--- EXTRACTED MATERIAL Enclosed Below ---
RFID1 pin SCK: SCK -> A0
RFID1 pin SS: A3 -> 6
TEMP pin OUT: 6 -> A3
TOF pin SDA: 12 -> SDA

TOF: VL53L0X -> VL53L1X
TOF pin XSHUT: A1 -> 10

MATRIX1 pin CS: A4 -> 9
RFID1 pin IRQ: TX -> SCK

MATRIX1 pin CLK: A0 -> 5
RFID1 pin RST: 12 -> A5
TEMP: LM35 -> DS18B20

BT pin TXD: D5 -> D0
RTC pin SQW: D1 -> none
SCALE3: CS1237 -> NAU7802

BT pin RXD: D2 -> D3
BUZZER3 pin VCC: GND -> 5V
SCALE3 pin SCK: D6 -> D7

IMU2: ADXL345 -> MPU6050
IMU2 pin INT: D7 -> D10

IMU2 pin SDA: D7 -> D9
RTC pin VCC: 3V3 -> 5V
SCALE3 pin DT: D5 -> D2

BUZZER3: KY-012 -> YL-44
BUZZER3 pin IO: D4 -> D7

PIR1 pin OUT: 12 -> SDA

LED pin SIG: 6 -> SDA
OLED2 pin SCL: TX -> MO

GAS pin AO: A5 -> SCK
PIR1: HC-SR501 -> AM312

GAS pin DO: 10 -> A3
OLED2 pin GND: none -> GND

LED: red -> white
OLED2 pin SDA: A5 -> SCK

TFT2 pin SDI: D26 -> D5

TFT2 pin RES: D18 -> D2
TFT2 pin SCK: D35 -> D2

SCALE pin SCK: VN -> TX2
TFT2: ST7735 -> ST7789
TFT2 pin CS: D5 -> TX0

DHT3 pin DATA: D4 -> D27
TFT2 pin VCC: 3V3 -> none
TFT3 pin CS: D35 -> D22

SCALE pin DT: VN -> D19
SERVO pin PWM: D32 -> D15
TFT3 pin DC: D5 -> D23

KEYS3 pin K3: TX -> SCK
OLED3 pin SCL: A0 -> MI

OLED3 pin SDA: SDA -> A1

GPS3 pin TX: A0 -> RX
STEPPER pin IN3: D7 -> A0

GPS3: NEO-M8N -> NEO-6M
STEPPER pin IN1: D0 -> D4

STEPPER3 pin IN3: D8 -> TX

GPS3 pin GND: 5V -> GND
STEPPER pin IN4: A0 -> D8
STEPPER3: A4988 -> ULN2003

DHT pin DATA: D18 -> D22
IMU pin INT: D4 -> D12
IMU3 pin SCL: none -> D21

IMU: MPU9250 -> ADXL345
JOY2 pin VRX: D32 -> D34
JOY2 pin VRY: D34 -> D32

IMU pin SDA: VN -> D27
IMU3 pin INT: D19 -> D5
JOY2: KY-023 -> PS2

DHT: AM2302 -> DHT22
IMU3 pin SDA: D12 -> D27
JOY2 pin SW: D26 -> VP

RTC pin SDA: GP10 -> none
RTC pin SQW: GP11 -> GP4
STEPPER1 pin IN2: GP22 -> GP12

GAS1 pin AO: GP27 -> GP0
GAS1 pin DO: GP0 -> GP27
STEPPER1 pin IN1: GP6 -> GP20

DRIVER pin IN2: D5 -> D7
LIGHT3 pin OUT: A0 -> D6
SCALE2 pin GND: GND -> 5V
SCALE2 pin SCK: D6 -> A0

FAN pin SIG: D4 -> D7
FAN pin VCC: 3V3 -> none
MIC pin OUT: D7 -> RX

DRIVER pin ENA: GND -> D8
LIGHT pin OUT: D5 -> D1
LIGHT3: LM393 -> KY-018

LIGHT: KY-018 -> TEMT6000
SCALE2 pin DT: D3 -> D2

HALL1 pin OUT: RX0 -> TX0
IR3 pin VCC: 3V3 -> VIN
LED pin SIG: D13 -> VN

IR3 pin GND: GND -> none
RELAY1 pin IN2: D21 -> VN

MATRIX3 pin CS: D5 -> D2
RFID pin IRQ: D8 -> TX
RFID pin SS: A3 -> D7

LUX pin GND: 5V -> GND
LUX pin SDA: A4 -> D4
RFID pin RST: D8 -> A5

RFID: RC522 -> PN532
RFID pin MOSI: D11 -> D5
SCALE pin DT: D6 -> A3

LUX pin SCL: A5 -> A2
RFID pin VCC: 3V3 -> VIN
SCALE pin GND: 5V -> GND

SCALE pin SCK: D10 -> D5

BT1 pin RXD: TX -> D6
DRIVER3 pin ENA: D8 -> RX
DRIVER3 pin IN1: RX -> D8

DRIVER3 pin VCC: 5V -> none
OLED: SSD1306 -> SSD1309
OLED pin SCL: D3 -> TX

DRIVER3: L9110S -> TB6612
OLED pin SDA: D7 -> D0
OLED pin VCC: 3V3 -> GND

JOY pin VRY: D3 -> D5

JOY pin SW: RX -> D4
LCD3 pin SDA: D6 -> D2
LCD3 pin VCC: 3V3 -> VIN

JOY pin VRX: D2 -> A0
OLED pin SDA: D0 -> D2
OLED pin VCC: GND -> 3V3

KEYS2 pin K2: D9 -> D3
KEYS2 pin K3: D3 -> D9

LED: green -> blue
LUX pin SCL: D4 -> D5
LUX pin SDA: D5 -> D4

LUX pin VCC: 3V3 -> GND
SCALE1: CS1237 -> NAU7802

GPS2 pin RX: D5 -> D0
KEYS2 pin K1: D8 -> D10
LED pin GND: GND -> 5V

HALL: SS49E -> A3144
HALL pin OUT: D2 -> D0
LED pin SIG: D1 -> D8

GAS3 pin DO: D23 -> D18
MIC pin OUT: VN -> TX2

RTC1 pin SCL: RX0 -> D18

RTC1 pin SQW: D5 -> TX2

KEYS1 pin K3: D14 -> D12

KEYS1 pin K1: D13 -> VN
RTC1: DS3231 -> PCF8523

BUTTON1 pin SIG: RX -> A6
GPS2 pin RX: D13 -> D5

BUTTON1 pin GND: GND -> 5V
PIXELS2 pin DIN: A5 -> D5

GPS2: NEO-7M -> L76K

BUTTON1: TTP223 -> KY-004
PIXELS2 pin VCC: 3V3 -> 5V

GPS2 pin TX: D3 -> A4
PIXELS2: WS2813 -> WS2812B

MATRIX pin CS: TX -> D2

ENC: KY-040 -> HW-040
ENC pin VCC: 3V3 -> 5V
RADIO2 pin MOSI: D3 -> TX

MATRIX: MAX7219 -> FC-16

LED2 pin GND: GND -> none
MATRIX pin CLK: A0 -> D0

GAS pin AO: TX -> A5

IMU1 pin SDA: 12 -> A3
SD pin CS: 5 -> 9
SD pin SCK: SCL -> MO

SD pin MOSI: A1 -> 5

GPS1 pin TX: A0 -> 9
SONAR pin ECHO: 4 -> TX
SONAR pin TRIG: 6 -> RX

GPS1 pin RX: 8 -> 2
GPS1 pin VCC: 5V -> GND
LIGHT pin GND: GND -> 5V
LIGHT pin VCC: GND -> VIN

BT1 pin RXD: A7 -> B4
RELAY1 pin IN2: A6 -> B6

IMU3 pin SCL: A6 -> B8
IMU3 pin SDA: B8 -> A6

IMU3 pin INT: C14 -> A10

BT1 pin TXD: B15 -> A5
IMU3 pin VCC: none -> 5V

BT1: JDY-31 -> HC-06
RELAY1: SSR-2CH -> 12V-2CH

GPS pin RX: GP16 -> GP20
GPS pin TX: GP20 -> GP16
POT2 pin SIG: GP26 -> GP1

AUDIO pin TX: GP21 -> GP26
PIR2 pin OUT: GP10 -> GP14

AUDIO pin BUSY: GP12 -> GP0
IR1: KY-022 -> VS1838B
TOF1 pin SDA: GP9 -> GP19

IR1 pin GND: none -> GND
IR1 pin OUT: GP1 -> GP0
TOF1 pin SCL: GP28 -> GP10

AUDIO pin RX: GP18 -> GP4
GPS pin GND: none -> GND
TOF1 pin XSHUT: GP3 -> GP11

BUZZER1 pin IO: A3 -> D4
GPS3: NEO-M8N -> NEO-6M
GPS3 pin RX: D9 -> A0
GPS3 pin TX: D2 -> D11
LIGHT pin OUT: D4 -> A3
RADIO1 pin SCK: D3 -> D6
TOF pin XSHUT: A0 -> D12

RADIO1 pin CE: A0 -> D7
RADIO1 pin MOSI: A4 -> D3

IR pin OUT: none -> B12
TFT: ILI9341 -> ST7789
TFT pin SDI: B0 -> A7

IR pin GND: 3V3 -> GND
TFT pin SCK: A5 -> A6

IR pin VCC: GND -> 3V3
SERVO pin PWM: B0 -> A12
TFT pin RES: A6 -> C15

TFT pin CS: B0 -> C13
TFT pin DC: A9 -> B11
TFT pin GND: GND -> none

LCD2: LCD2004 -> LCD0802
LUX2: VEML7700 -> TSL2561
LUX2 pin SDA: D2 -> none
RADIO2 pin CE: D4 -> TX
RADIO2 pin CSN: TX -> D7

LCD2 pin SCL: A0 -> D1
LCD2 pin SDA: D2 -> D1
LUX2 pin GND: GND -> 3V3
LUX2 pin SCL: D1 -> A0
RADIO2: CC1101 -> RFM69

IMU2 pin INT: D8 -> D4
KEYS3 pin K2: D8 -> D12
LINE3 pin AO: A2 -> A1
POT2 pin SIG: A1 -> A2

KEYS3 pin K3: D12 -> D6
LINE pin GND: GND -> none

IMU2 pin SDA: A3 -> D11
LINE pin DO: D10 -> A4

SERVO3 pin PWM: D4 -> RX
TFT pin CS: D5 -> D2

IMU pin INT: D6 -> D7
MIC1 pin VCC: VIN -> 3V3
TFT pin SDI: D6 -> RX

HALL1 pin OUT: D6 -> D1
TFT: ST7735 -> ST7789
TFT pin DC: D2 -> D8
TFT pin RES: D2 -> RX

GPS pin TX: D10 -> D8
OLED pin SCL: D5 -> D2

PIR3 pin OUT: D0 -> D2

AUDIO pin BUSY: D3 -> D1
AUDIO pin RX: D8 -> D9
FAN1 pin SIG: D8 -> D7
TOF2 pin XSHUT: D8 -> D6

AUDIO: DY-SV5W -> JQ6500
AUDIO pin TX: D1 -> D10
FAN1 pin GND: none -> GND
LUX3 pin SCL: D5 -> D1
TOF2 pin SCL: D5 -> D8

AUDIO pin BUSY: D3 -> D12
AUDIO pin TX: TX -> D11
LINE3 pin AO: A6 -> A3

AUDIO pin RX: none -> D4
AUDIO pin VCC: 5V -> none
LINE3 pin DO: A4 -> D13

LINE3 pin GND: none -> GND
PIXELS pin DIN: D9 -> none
--- End of Enclosed EXTRACTED MATERIAL ---
◆ WHAT NEEDS TO BE DONE ◆
Repeat exactly the lines of the material above, taking the first line, the line with "JOY2 pin VRY: D34 -> D32", and every line between them.

◆ SOLVED EXERCISE ◆
RFID1 pin SCK: SCK -> A0
RFID1 pin SS: A3 -> 6
TEMP pin OUT: 6 -> A3
TOF pin SDA: 12 -> SDA

TOF: VL53L0X -> VL53L1X
TOF pin XSHUT: A1 -> 10

MATRIX1 pin CS: A4 -> 9
RFID1 pin IRQ: TX -> SCK

MATRIX1 pin CLK: A0 -> 5
RFID1 pin RST: 12 -> A5
TEMP: LM35 -> DS18B20

BT pin TXD: D5 -> D0
RTC pin SQW: D1 -> none
SCALE3: CS1237 -> NAU7802

BT pin RXD: D2 -> D3
BUZZER3 pin VCC: GND -> 5V
SCALE3 pin SCK: D6 -> D7

IMU2: ADXL345 -> MPU6050
IMU2 pin INT: D7 -> D10

IMU2 pin SDA: D7 -> D9
RTC pin VCC: 3V3 -> 5V
SCALE3 pin DT: D5 -> D2

BUZZER3: KY-012 -> YL-44
BUZZER3 pin IO: D4 -> D7

PIR1 pin OUT: 12 -> SDA

LED pin SIG: 6 -> SDA
OLED2 pin SCL: TX -> MO

GAS pin AO: A5 -> SCK
PIR1: HC-SR501 -> AM312

GAS pin DO: 10 -> A3
OLED2 pin GND: none -> GND

LED: red -> white
OLED2 pin SDA: A5 -> SCK

TFT2 pin SDI: D26 -> D5

TFT2 pin RES: D18 -> D2
TFT2 pin SCK: D35 -> D2

SCALE pin SCK: VN -> TX2
TFT2: ST7735 -> ST7789
TFT2 pin CS: D5 -> TX0

DHT3 pin DATA: D4 -> D27
TFT2 pin VCC: 3V3 -> none
TFT3 pin CS: D35 -> D22

SCALE pin DT: VN -> D19
SERVO pin PWM: D32 -> D15
TFT3 pin DC: D5 -> D23

KEYS3 pin K3: TX -> SCK
OLED3 pin SCL: A0 -> MI

OLED3 pin SDA: SDA -> A1

GPS3 pin TX: A0 -> RX
STEPPER pin IN3: D7 -> A0

GPS3: NEO-M8N -> NEO-6M
STEPPER pin IN1: D0 -> D4

STEPPER3 pin IN3: D8 -> TX

GPS3 pin GND: 5V -> GND
STEPPER pin IN4: A0 -> D8
STEPPER3: A4988 -> ULN2003

DHT pin DATA: D18 -> D22
IMU pin INT: D4 -> D12
IMU3 pin SCL: none -> D21

IMU: MPU9250 -> ADXL345
JOY2 pin VRX: D32 -> D34
JOY2 pin VRY: D34 -> D32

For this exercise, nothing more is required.